→ What this task involves: Among the entries below, find the lines that hold the word "screwdriver" and report them.

+++

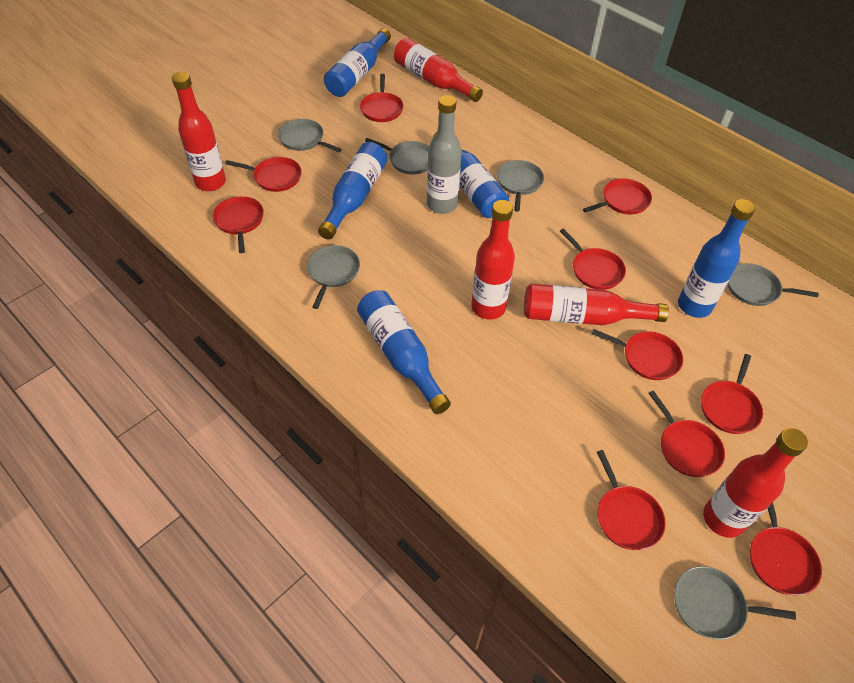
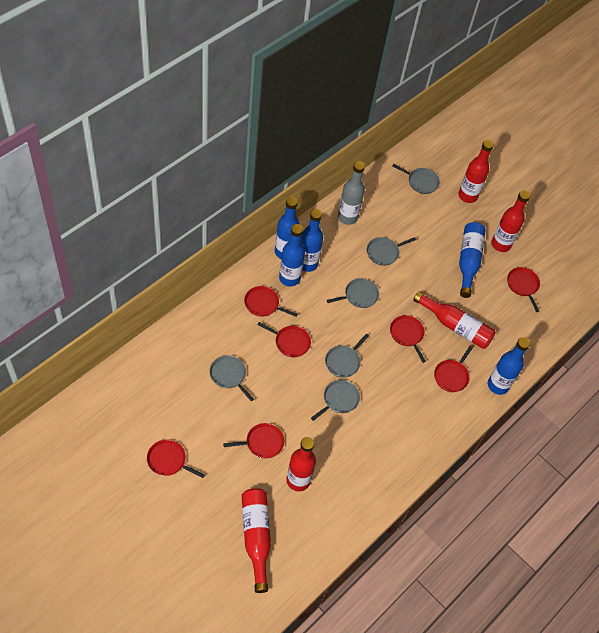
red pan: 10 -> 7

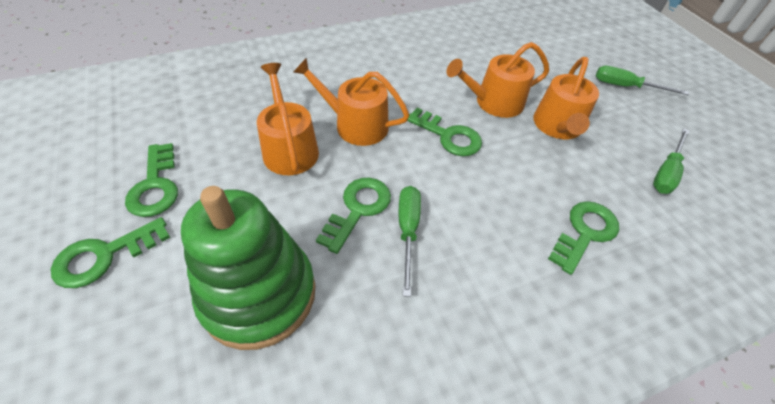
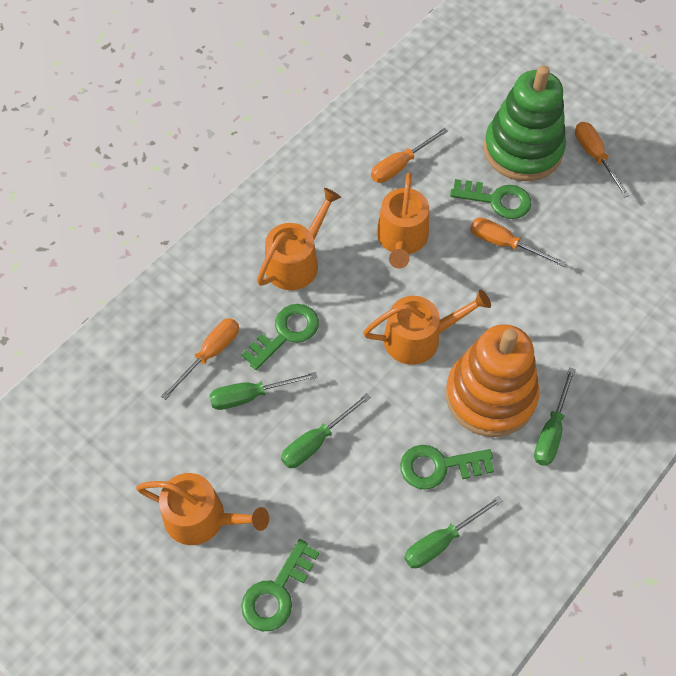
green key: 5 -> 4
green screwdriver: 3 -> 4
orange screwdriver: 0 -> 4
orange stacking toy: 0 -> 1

+++

→ Expected output:
green screwdriver: 3 -> 4
orange screwdriver: 0 -> 4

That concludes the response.